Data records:
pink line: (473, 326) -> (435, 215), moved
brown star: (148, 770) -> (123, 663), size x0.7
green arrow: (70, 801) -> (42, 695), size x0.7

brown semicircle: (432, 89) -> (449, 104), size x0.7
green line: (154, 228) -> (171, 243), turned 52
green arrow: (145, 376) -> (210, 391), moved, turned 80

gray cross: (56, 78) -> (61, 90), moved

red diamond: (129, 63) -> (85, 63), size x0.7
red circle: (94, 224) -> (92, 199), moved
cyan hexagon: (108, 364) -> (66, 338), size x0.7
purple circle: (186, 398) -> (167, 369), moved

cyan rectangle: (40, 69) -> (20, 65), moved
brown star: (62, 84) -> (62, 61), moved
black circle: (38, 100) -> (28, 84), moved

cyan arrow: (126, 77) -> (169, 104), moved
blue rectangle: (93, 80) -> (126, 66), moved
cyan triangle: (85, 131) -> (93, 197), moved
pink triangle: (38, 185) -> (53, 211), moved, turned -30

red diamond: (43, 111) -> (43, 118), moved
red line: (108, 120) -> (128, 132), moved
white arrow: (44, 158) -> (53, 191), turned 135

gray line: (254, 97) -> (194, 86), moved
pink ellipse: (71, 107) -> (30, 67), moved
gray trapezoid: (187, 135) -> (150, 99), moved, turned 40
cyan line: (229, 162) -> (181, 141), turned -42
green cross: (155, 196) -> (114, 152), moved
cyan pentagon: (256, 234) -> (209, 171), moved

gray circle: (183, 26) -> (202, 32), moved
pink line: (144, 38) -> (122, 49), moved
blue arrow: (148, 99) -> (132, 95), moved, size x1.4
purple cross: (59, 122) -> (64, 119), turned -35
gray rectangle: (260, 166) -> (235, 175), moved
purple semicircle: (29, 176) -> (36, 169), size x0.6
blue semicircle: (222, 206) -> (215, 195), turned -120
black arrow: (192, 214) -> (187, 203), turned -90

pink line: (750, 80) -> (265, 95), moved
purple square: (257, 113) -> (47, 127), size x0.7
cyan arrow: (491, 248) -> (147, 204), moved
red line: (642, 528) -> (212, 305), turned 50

EXERCISE INSTRUCTIONS: Your answer should hold every line of the entries that contains the string "green".

SOLUTION TO THIS TASK:
green arrow: (70, 801) -> (42, 695), size x0.7
green line: (154, 228) -> (171, 243), turned 52
green arrow: (145, 376) -> (210, 391), moved, turned 80
green cross: (155, 196) -> (114, 152), moved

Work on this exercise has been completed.